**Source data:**
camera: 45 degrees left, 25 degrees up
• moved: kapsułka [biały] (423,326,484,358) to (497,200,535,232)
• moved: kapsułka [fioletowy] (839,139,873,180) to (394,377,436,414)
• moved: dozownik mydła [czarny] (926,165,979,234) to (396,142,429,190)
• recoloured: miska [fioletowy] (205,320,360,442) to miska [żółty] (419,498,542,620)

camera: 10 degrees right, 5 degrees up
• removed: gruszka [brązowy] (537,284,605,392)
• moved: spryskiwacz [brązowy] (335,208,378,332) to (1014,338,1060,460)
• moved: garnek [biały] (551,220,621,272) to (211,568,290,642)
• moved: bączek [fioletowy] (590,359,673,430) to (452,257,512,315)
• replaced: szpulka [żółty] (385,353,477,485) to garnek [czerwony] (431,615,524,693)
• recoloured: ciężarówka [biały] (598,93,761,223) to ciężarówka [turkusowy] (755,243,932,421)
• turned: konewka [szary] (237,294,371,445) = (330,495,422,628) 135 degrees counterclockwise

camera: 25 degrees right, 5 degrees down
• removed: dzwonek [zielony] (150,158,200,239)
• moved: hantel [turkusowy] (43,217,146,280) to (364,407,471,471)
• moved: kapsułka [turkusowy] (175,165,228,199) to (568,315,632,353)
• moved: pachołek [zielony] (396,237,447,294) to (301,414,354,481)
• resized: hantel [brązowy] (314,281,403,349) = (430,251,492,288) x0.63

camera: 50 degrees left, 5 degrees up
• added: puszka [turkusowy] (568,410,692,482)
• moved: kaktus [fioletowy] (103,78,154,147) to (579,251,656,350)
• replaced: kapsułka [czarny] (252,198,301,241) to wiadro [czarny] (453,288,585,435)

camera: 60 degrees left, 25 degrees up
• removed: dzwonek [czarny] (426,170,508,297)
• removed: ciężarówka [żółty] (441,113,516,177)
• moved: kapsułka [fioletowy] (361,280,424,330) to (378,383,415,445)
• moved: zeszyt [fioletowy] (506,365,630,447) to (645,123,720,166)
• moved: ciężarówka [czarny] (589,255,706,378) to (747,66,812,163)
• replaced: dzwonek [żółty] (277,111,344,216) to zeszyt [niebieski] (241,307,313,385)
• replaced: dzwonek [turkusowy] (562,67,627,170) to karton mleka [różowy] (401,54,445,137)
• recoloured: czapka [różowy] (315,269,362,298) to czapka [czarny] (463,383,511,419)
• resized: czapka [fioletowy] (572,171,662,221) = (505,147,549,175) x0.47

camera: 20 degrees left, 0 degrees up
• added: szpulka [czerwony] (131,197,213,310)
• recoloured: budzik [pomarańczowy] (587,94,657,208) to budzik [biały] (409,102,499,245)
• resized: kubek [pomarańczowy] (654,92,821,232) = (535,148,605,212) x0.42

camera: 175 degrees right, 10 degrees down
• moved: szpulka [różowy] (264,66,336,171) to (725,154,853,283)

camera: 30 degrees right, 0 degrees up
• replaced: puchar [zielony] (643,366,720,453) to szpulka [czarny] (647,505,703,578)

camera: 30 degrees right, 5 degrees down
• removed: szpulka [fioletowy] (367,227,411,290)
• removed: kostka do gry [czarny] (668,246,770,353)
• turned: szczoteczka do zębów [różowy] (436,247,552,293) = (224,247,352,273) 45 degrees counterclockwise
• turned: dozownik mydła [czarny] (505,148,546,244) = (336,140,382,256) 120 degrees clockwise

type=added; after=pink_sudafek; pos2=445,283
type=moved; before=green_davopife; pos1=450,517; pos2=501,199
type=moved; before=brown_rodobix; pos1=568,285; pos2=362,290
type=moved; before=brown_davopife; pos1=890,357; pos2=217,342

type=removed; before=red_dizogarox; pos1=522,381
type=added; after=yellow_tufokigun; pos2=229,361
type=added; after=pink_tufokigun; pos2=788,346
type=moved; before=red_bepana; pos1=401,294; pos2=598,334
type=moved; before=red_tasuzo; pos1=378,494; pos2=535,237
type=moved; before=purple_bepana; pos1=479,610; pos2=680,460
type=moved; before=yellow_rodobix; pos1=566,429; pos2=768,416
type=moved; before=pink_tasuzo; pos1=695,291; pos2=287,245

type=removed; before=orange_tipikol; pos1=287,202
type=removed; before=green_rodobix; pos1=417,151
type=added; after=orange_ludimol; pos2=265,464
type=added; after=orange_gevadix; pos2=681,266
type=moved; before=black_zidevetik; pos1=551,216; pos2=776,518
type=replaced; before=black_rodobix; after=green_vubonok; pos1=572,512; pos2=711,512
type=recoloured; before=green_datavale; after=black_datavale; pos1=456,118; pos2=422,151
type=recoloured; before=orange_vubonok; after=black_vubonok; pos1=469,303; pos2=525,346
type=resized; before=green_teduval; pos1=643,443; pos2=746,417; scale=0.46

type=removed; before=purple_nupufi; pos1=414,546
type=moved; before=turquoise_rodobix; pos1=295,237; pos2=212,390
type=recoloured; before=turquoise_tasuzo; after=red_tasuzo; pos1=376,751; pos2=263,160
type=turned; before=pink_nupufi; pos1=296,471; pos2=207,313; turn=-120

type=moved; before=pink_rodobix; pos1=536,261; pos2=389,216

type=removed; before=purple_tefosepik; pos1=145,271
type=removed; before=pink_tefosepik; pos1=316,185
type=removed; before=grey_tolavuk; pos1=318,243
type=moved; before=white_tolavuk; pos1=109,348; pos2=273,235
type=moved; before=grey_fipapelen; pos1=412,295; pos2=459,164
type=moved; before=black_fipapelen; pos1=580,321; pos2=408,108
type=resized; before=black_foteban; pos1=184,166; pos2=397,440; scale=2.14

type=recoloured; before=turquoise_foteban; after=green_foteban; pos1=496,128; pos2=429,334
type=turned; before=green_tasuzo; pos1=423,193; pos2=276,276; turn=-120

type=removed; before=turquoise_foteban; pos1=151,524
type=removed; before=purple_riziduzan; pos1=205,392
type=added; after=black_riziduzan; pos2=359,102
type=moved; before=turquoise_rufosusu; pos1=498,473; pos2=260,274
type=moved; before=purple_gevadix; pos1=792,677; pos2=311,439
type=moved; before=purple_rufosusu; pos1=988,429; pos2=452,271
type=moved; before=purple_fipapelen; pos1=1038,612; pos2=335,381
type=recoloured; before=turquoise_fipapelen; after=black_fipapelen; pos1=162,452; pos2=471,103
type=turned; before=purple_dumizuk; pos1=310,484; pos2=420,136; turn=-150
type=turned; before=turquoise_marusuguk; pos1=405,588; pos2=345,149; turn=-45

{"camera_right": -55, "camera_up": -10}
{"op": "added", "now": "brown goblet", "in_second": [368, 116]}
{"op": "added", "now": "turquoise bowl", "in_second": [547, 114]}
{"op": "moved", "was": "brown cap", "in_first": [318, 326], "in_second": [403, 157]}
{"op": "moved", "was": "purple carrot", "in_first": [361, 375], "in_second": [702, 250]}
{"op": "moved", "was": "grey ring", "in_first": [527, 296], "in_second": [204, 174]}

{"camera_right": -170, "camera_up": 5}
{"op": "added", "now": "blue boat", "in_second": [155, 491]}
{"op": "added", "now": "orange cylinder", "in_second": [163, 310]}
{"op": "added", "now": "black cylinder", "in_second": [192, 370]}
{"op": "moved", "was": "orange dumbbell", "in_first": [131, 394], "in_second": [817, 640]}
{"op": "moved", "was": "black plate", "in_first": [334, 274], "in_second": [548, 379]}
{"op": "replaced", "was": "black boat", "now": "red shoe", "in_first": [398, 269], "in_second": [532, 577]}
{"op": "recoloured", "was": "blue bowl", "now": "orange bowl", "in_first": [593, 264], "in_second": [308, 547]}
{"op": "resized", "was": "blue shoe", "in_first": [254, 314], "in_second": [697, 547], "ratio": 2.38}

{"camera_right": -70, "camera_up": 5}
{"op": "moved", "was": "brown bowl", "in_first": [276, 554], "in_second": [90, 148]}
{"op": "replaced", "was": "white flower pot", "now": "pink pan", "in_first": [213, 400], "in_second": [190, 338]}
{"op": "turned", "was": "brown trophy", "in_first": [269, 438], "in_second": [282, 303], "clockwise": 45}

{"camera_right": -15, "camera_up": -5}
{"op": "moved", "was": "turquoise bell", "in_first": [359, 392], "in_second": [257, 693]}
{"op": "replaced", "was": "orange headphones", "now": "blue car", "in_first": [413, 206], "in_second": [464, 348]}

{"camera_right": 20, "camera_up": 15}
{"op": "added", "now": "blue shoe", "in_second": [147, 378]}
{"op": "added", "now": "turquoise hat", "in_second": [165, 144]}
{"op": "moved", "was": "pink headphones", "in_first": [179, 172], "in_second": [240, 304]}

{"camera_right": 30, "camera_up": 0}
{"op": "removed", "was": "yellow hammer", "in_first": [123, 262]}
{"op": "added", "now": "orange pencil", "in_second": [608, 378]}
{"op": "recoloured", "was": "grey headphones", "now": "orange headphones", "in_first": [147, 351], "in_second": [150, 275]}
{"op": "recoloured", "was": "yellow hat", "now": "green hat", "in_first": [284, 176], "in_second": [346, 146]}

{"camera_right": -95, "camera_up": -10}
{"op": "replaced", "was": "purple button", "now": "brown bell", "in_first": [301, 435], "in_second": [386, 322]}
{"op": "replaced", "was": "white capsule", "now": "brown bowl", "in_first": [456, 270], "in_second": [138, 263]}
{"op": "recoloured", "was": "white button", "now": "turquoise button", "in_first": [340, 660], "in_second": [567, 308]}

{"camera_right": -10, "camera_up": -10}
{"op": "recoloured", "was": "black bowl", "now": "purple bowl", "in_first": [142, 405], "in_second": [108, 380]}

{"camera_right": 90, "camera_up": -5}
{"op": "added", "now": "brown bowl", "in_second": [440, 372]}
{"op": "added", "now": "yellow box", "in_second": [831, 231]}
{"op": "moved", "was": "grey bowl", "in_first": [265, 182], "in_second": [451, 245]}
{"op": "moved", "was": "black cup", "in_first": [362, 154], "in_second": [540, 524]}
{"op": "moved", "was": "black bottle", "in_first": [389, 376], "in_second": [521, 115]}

**Work to be completed:** Every line above from the line with "type=moved; before=green_davopife; pos1=450,517;" to the line with "type=moved; before=brown_rodobix; pos1=568,285;" is wanted, ends included; write them out exactly and add no other line.

**The answer:**
type=moved; before=green_davopife; pos1=450,517; pos2=501,199
type=moved; before=brown_rodobix; pos1=568,285; pos2=362,290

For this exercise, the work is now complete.